— What you need to do —
Nothing but the text should be carried over: reproduce all the data exactly and leave out every image.

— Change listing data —
= = = =
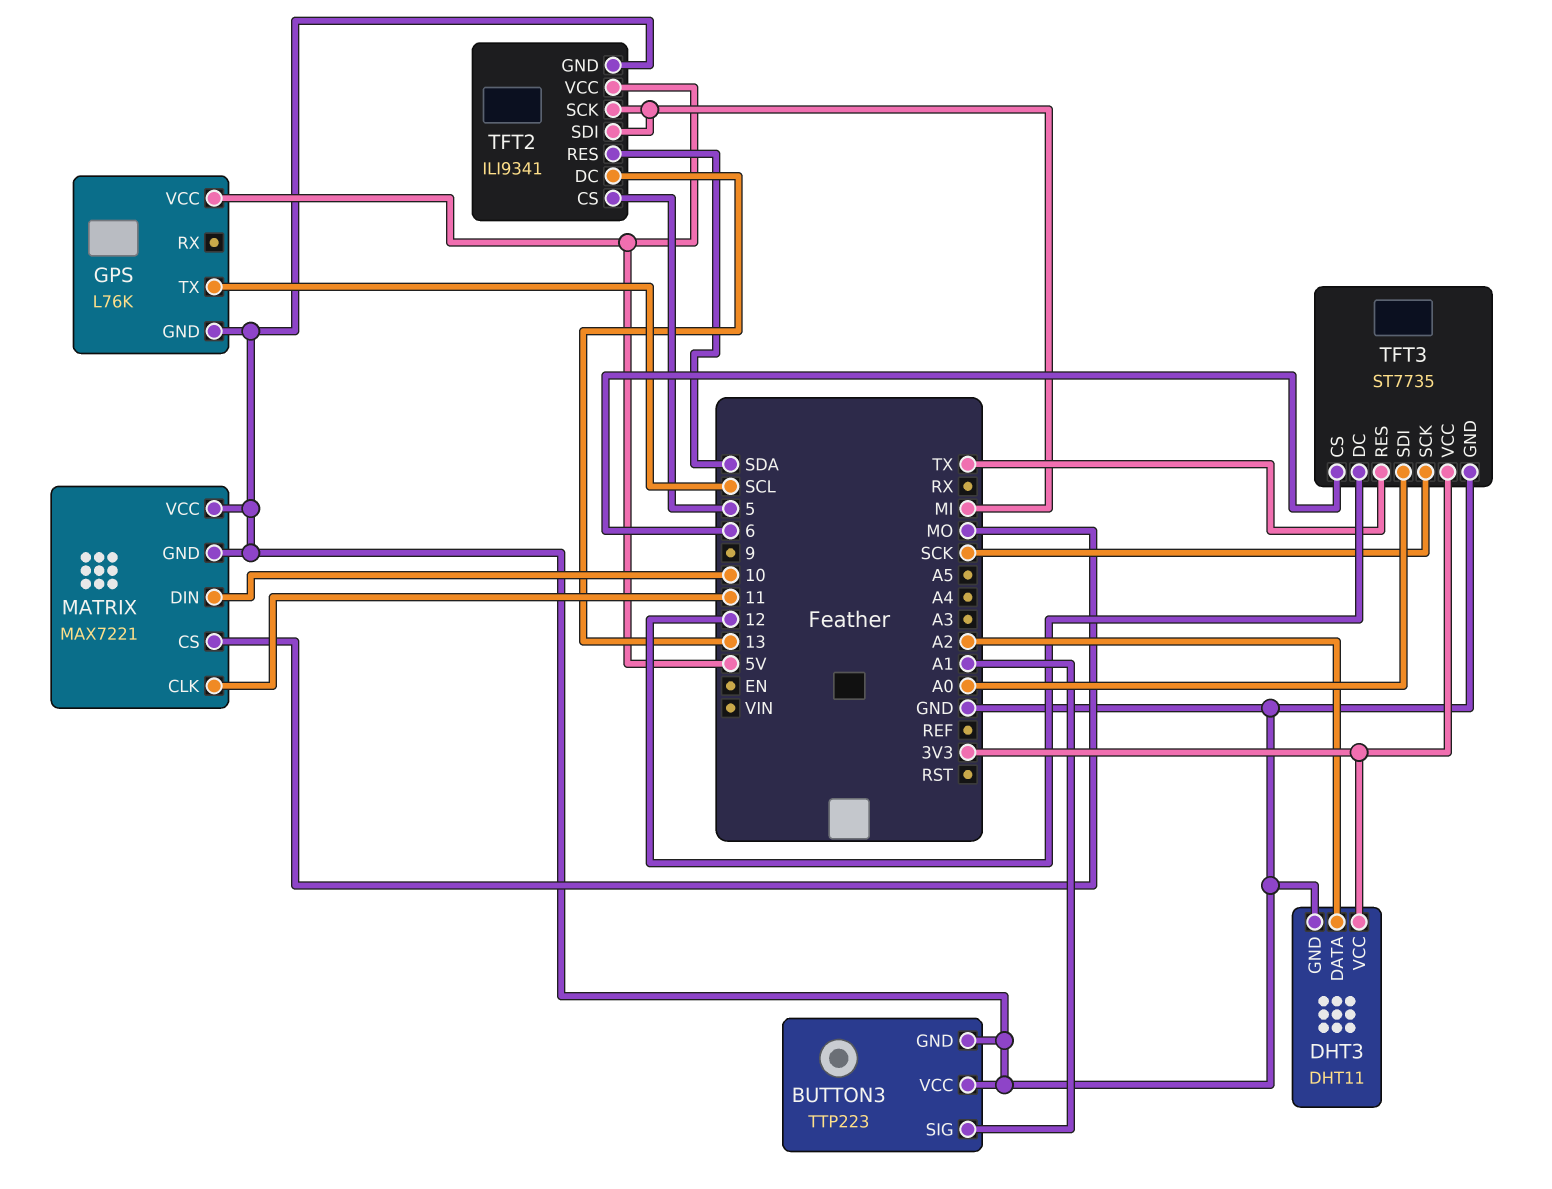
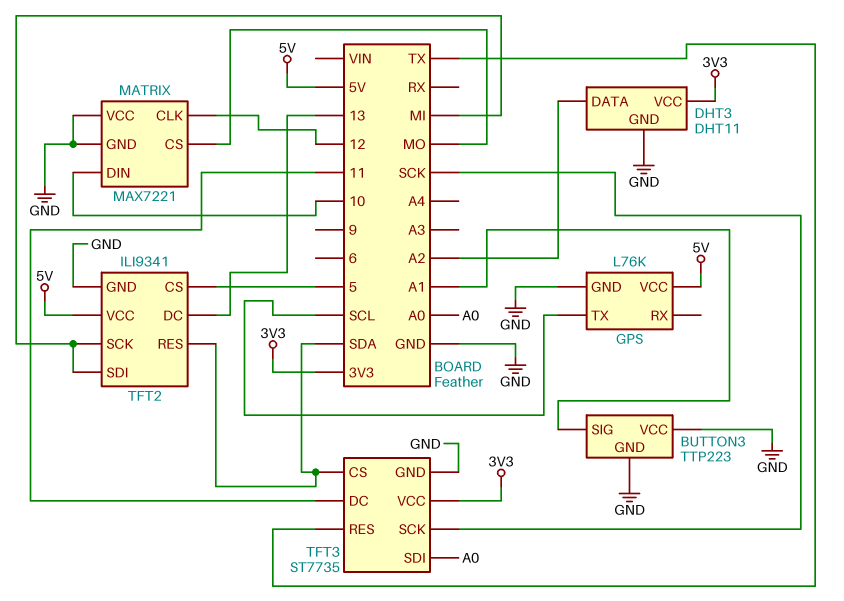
MATRIX pin CLK: 11 -> 12
TFT3 pin CS: 6 -> SDA
TFT3 pin DC: 12 -> 11

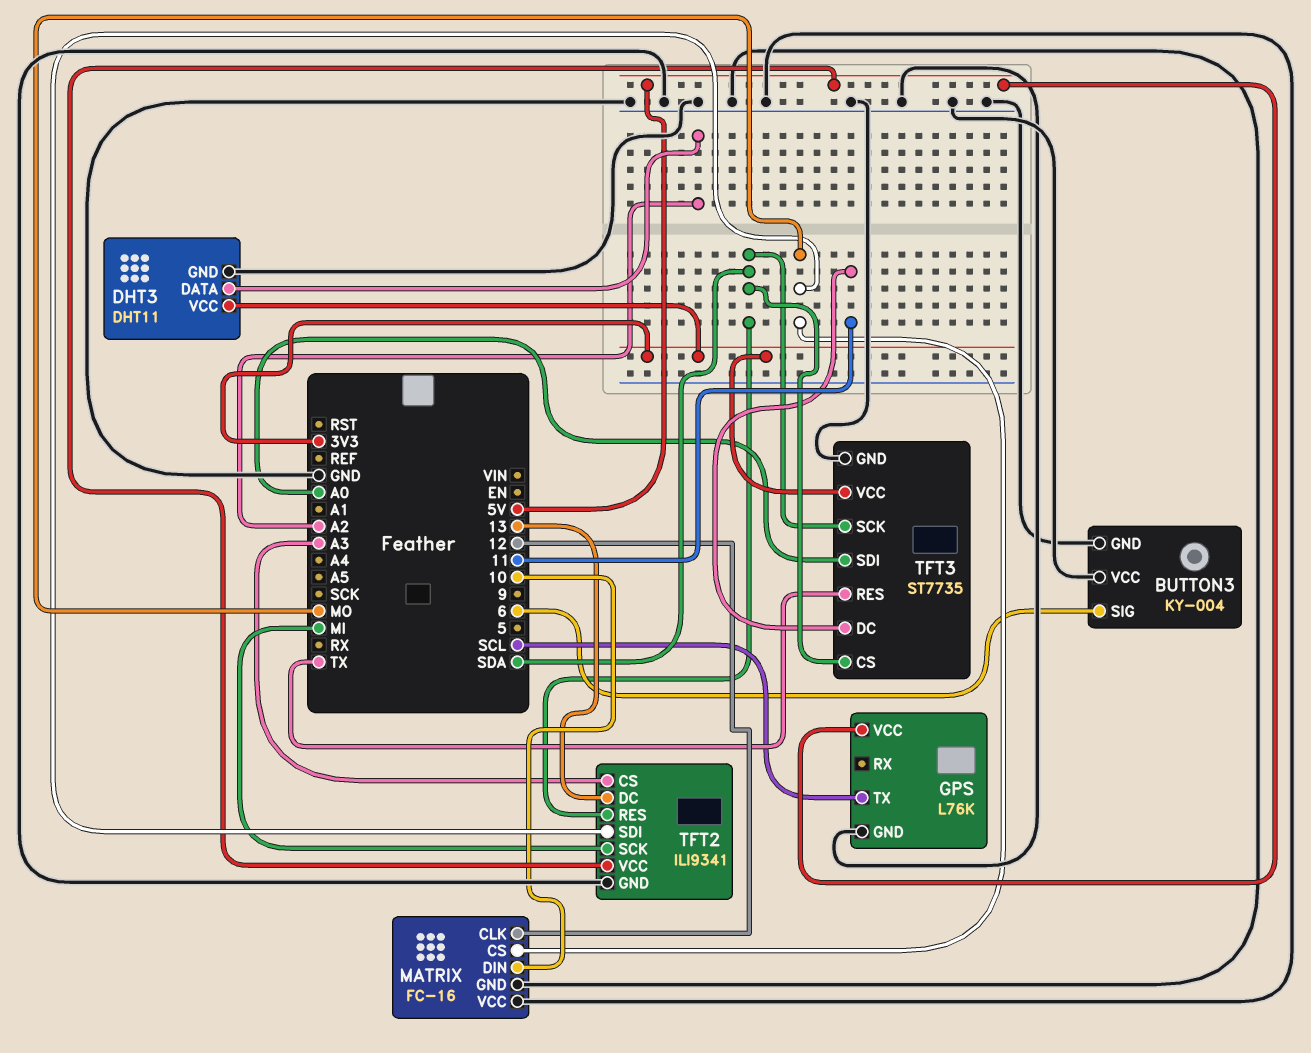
BUTTON3: TTP223 -> KY-004
BUTTON3 pin SIG: A1 -> 6
MATRIX: MAX7221 -> FC-16
TFT2 pin CS: 5 -> A3
TFT2 pin SDI: MI -> MO
TFT3 pin SCK: SCK -> SDA

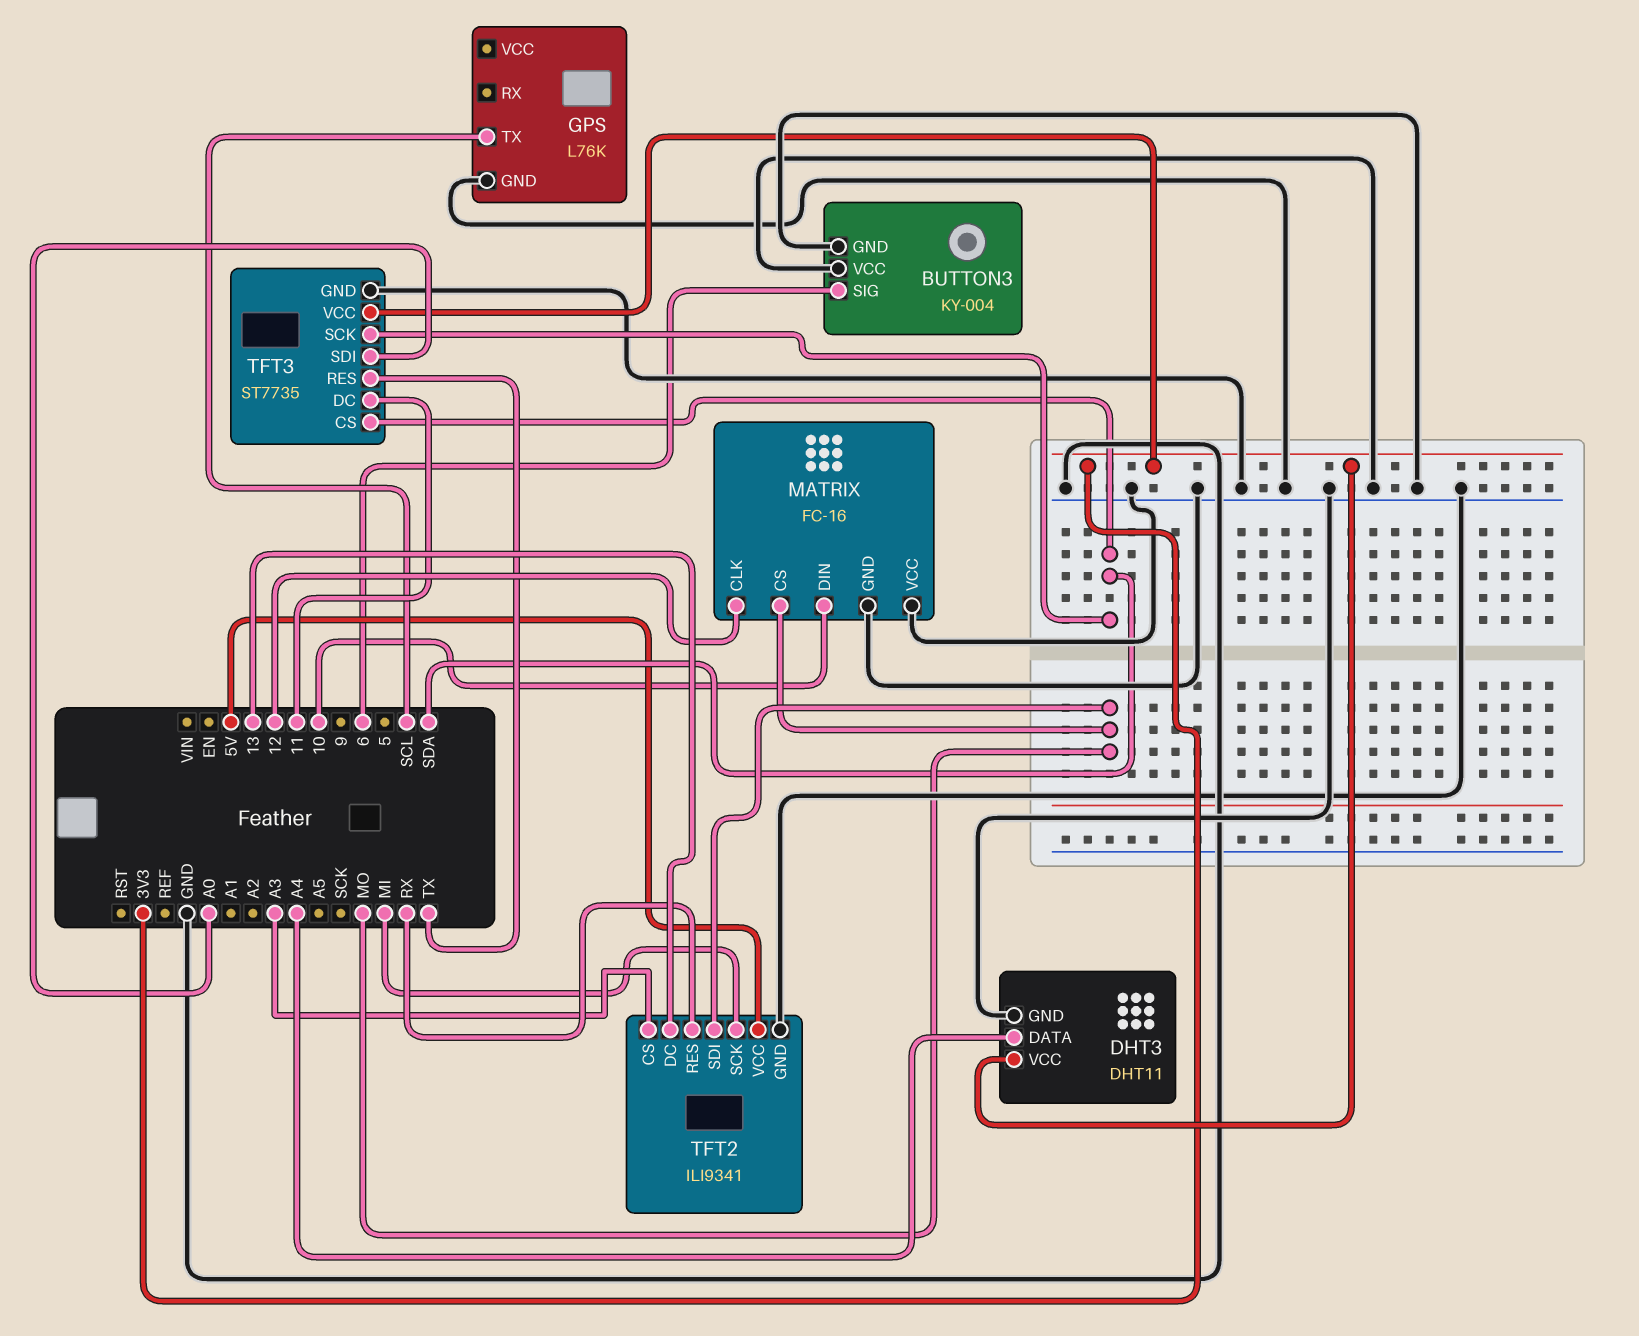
DHT3 pin DATA: A2 -> A4
GPS pin VCC: 5V -> none
TFT2 pin RES: SDA -> RX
= = = =
— Solution for this exercise —
MATRIX pin CLK: 11 -> 12
TFT3 pin CS: 6 -> SDA
TFT3 pin DC: 12 -> 11

BUTTON3: TTP223 -> KY-004
BUTTON3 pin SIG: A1 -> 6
MATRIX: MAX7221 -> FC-16
TFT2 pin CS: 5 -> A3
TFT2 pin SDI: MI -> MO
TFT3 pin SCK: SCK -> SDA

DHT3 pin DATA: A2 -> A4
GPS pin VCC: 5V -> none
TFT2 pin RES: SDA -> RX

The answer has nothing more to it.